**Instructions to follow:**
Filter the entries below down to the lines that hold "purple".

**Items from a dataset:**
--- START ---

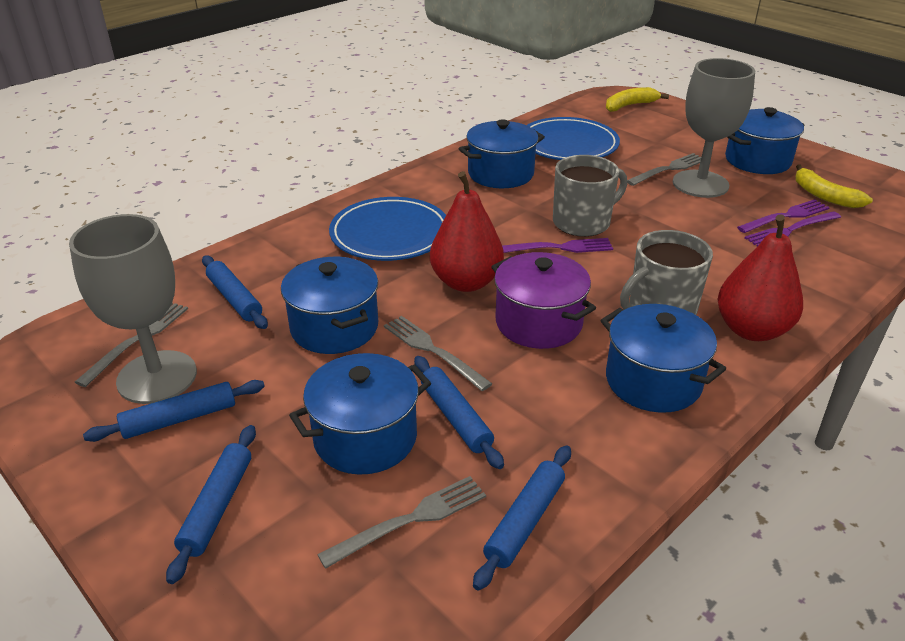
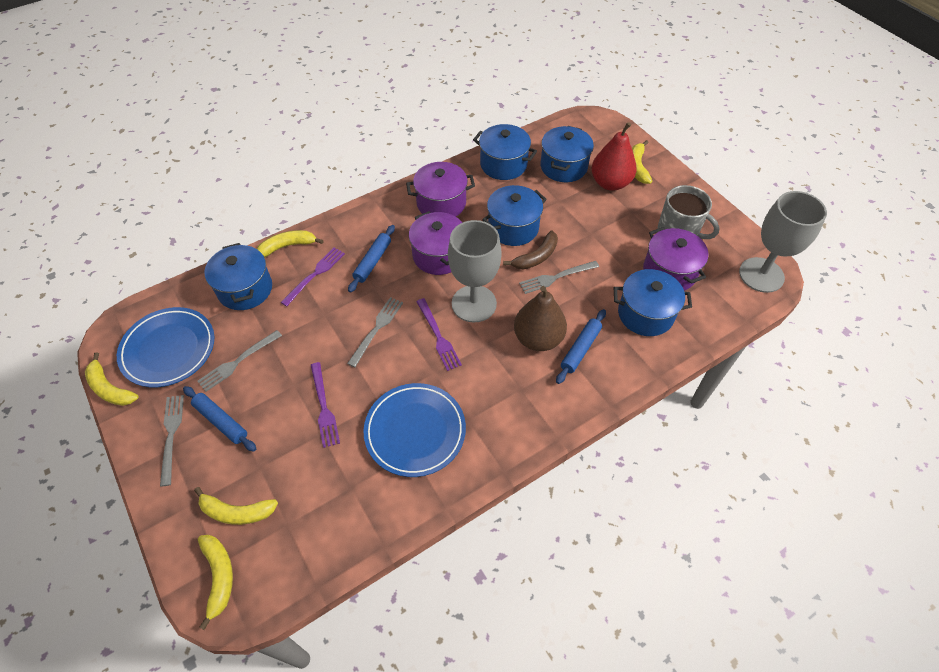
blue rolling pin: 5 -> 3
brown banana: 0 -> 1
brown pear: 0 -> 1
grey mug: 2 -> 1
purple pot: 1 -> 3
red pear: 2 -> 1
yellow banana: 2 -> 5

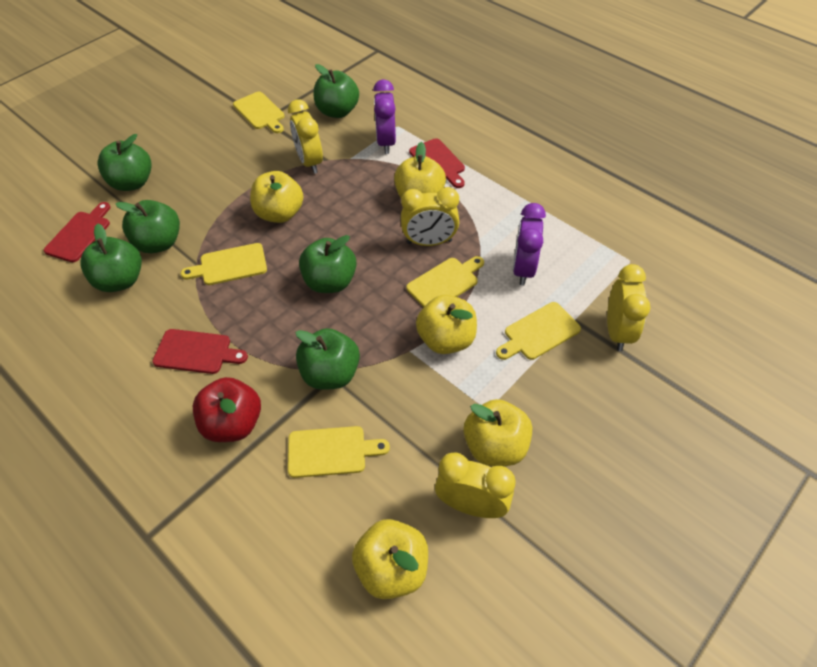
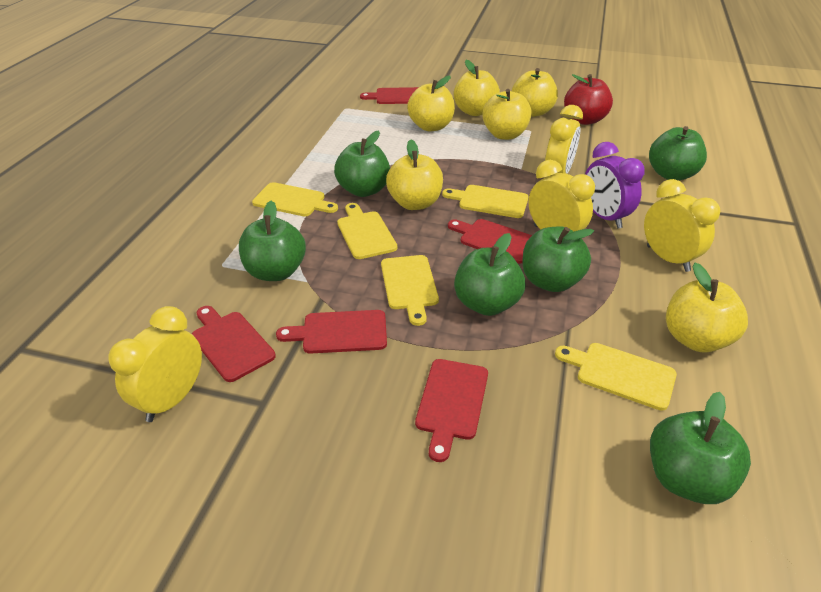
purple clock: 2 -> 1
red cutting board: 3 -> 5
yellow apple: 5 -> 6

--- END ---
--- START ---

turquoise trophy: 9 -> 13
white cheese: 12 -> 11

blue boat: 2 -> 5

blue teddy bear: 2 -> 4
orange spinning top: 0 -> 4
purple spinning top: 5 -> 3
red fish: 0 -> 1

--- END ---

**Answer section:**
purple pot: 1 -> 3
purple clock: 2 -> 1
purple spinning top: 5 -> 3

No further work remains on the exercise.